TASK OBJECTIVE
In the entries that follow, the lines from the line containing "black triangle: rotated" up to and including the line containing "cyan square: moved 2 px right, 1 px up" must be copied exactly, with pictures omitted.
---------- INPUT MATERIAL ----------
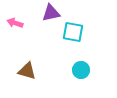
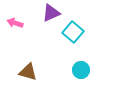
purple triangle: rotated 12 degrees counterclockwise
cyan square: rotated 30 degrees clockwise
brown triangle: moved 1 px right, 1 px down
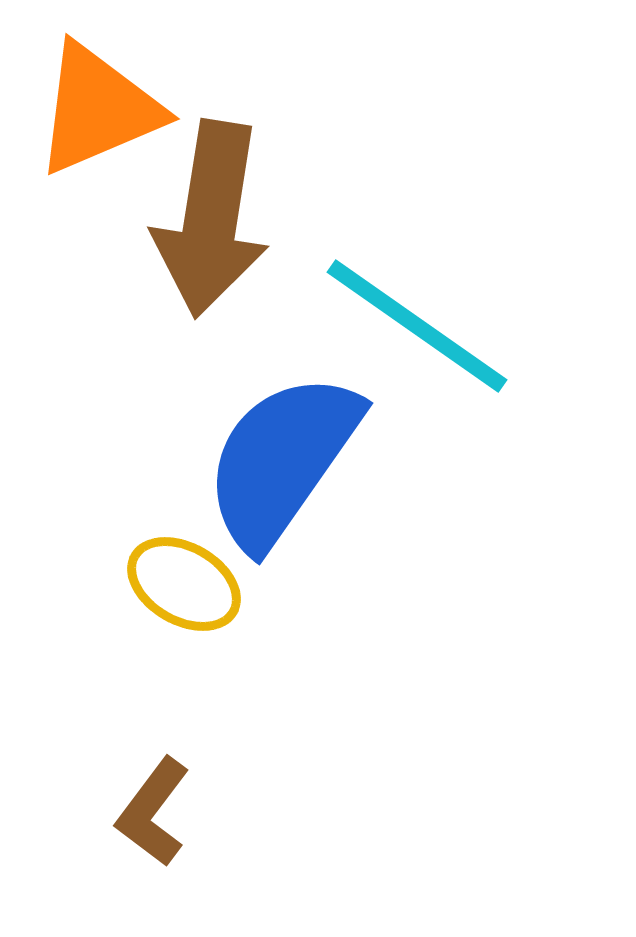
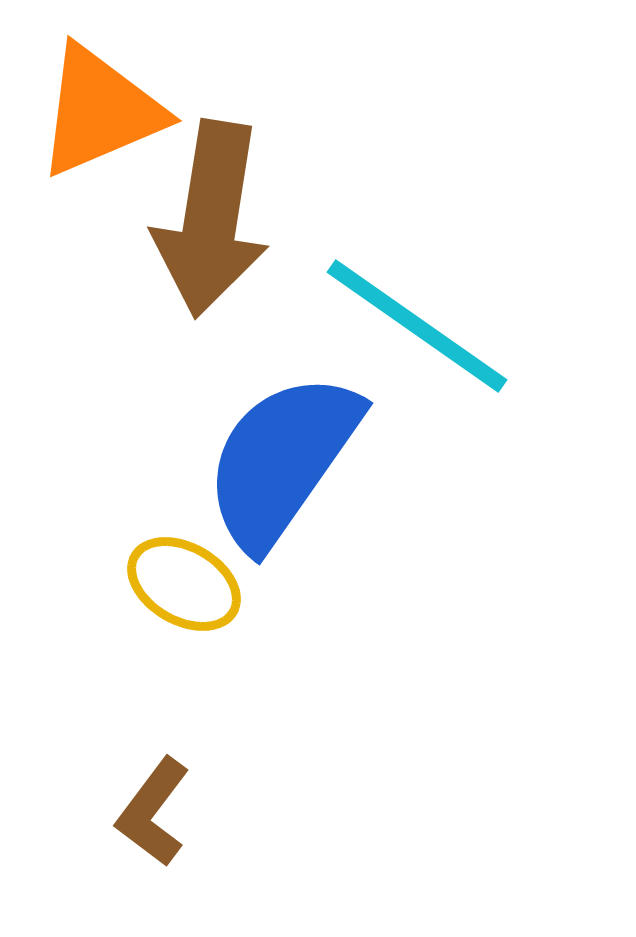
orange triangle: moved 2 px right, 2 px down
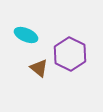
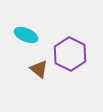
brown triangle: moved 1 px down
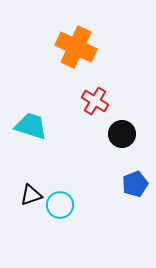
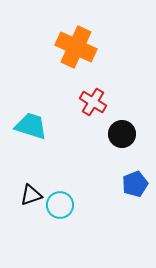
red cross: moved 2 px left, 1 px down
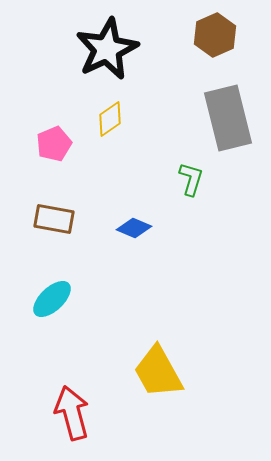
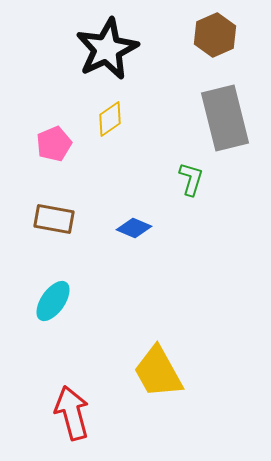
gray rectangle: moved 3 px left
cyan ellipse: moved 1 px right, 2 px down; rotated 12 degrees counterclockwise
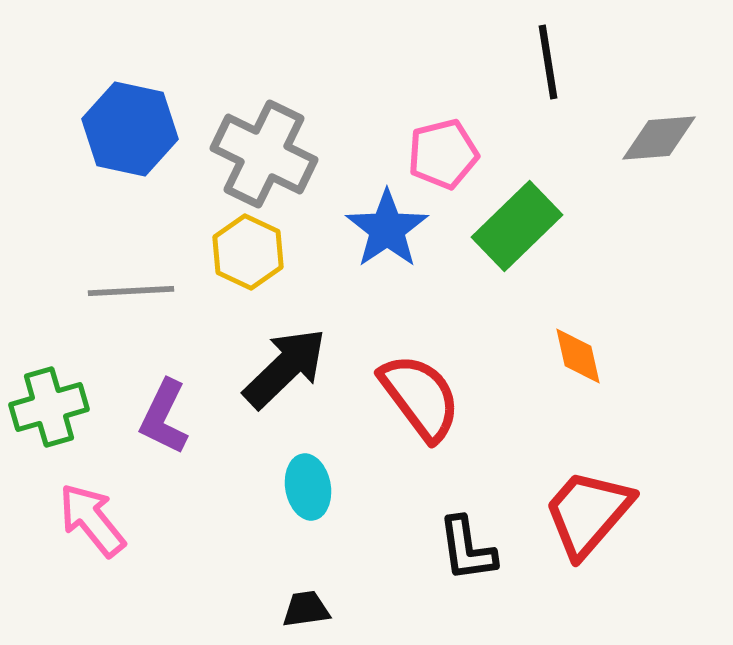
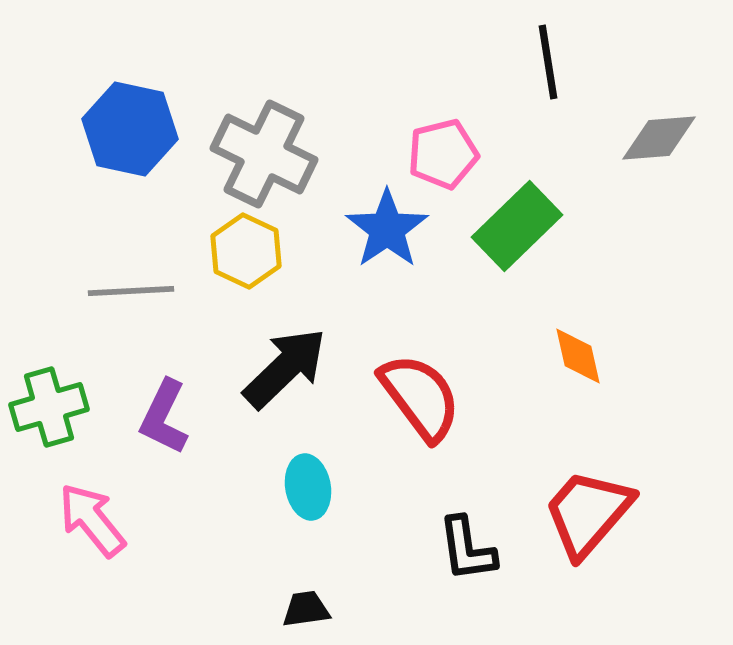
yellow hexagon: moved 2 px left, 1 px up
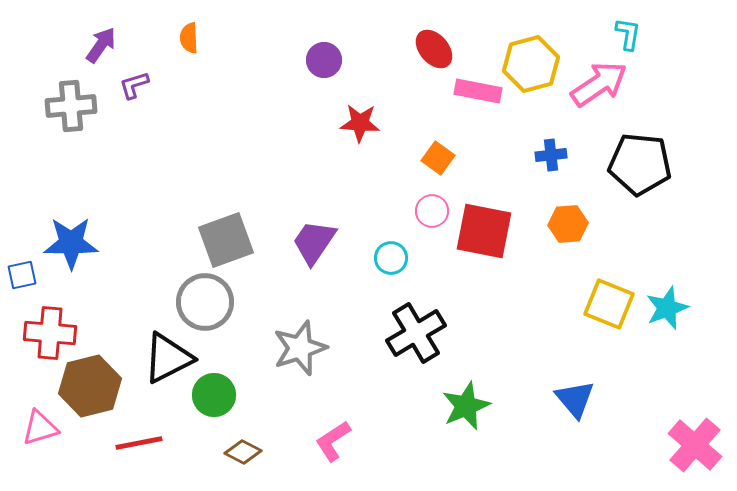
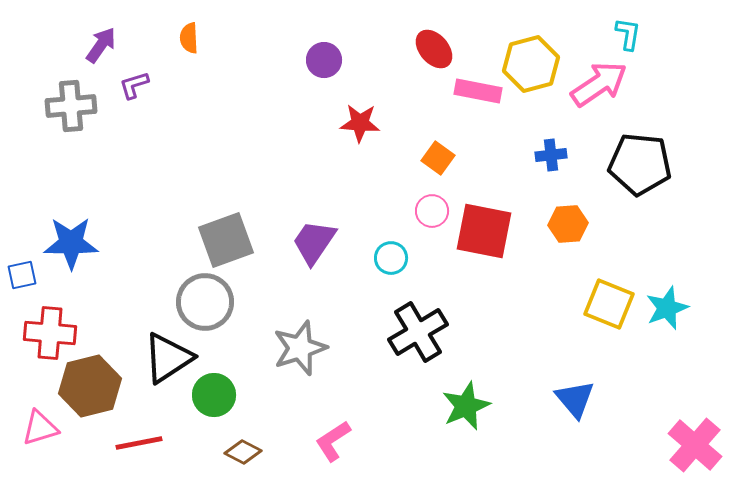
black cross: moved 2 px right, 1 px up
black triangle: rotated 6 degrees counterclockwise
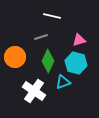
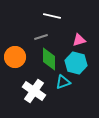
green diamond: moved 1 px right, 2 px up; rotated 25 degrees counterclockwise
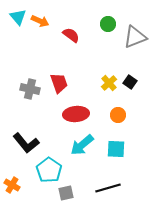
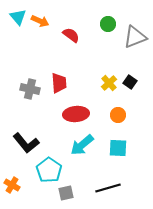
red trapezoid: rotated 15 degrees clockwise
cyan square: moved 2 px right, 1 px up
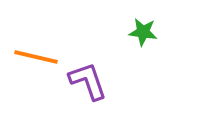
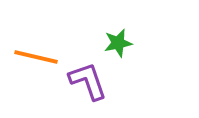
green star: moved 25 px left, 11 px down; rotated 20 degrees counterclockwise
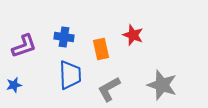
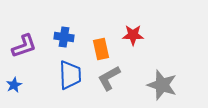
red star: rotated 20 degrees counterclockwise
blue star: rotated 14 degrees counterclockwise
gray L-shape: moved 11 px up
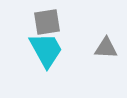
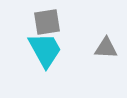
cyan trapezoid: moved 1 px left
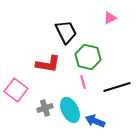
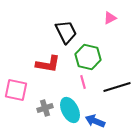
pink square: rotated 25 degrees counterclockwise
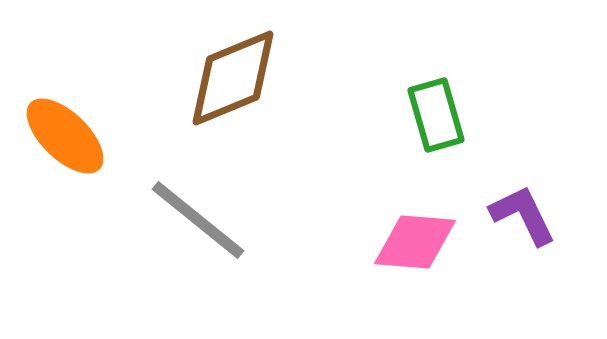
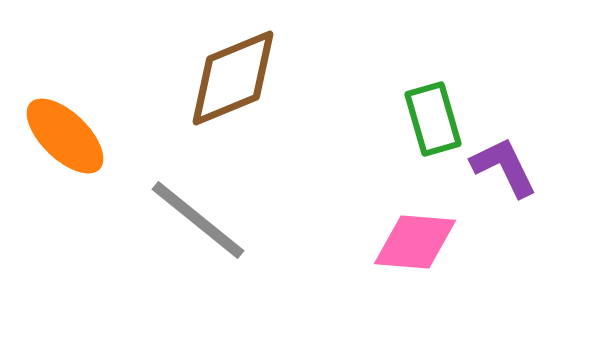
green rectangle: moved 3 px left, 4 px down
purple L-shape: moved 19 px left, 48 px up
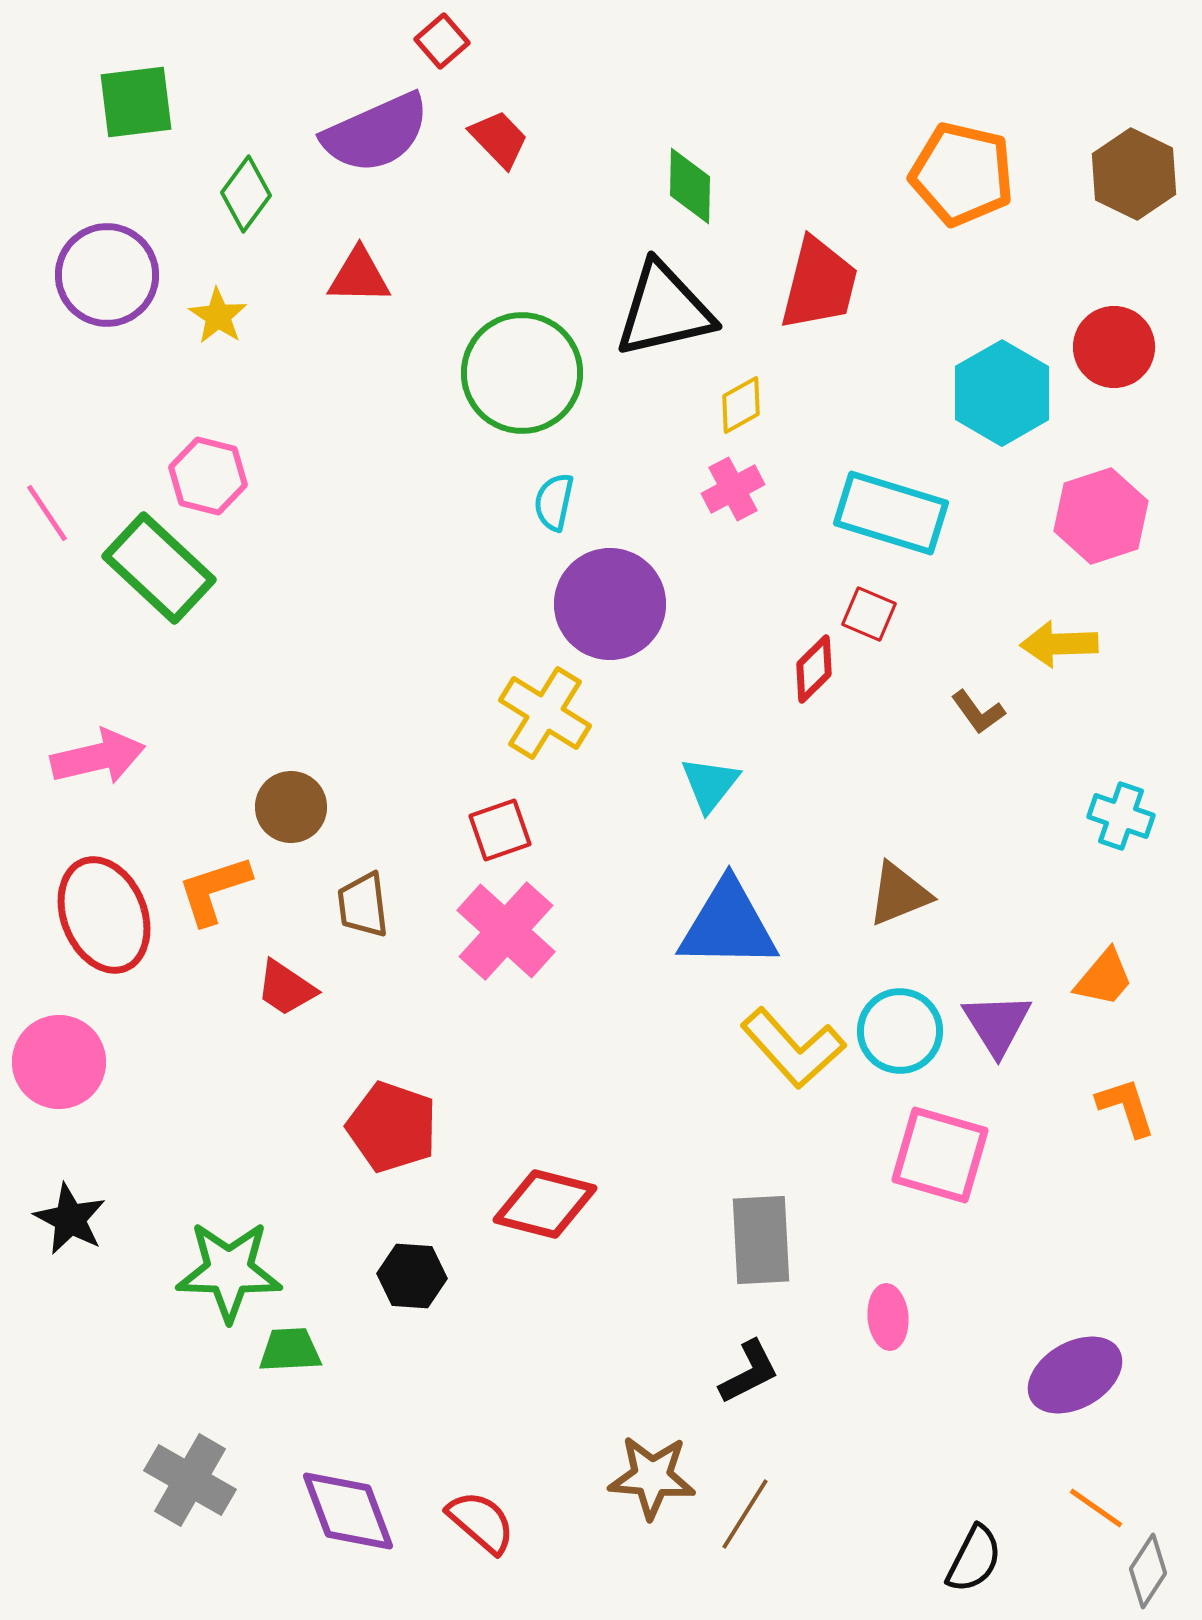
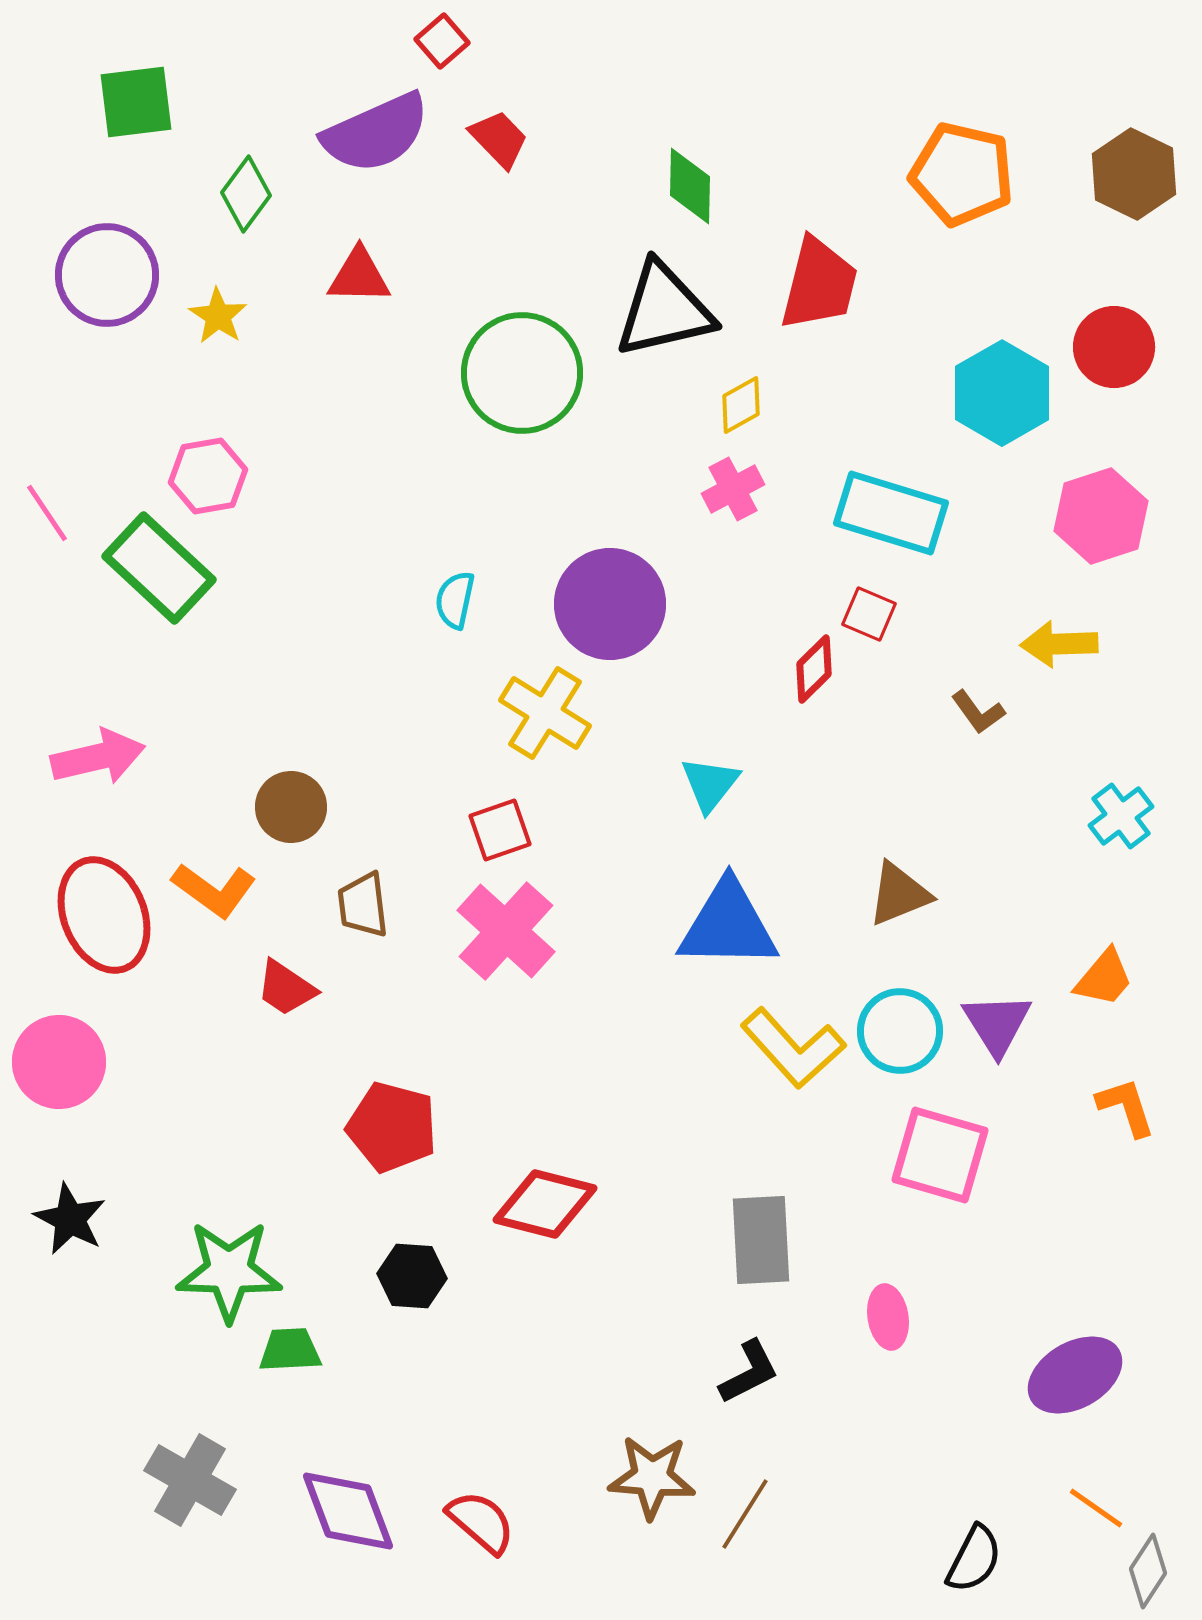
pink hexagon at (208, 476): rotated 24 degrees counterclockwise
cyan semicircle at (554, 502): moved 99 px left, 98 px down
cyan cross at (1121, 816): rotated 34 degrees clockwise
orange L-shape at (214, 890): rotated 126 degrees counterclockwise
red pentagon at (392, 1127): rotated 4 degrees counterclockwise
pink ellipse at (888, 1317): rotated 4 degrees counterclockwise
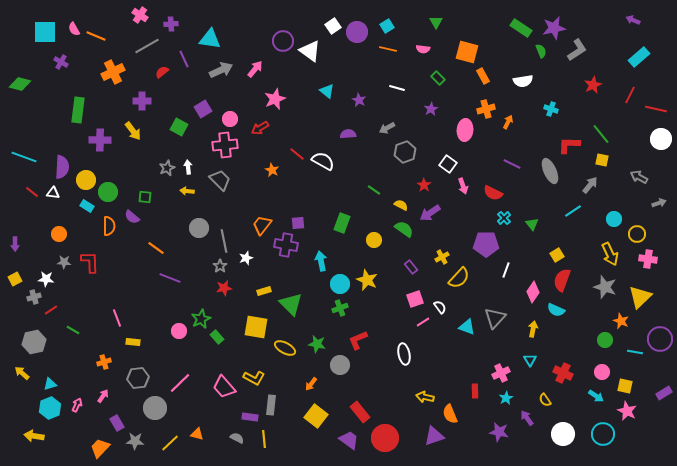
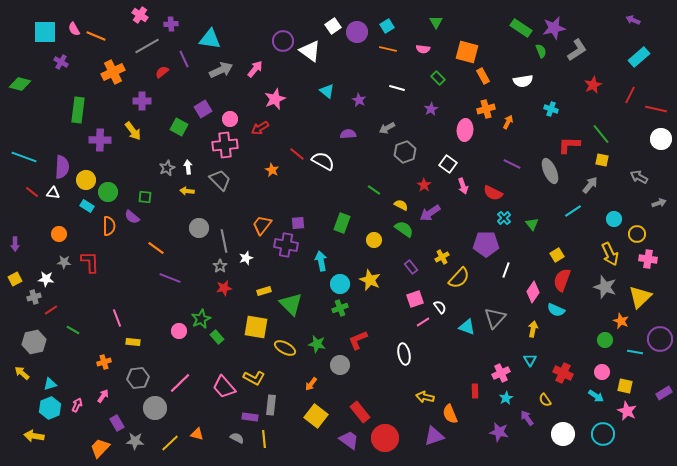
yellow star at (367, 280): moved 3 px right
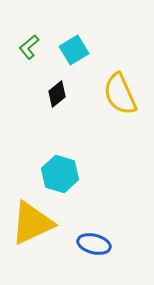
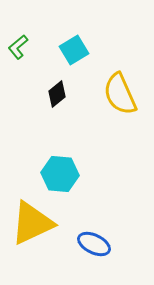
green L-shape: moved 11 px left
cyan hexagon: rotated 12 degrees counterclockwise
blue ellipse: rotated 12 degrees clockwise
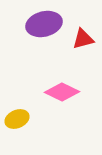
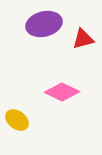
yellow ellipse: moved 1 px down; rotated 60 degrees clockwise
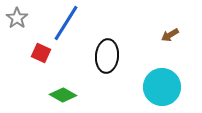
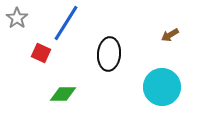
black ellipse: moved 2 px right, 2 px up
green diamond: moved 1 px up; rotated 28 degrees counterclockwise
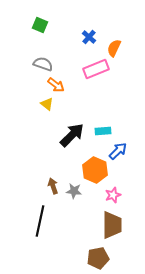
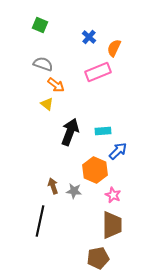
----------
ANSWER
black triangle: rotated 6 degrees counterclockwise
green diamond: moved 1 px right, 2 px up; rotated 25 degrees counterclockwise
red trapezoid: rotated 15 degrees clockwise
cyan square: moved 2 px right, 1 px up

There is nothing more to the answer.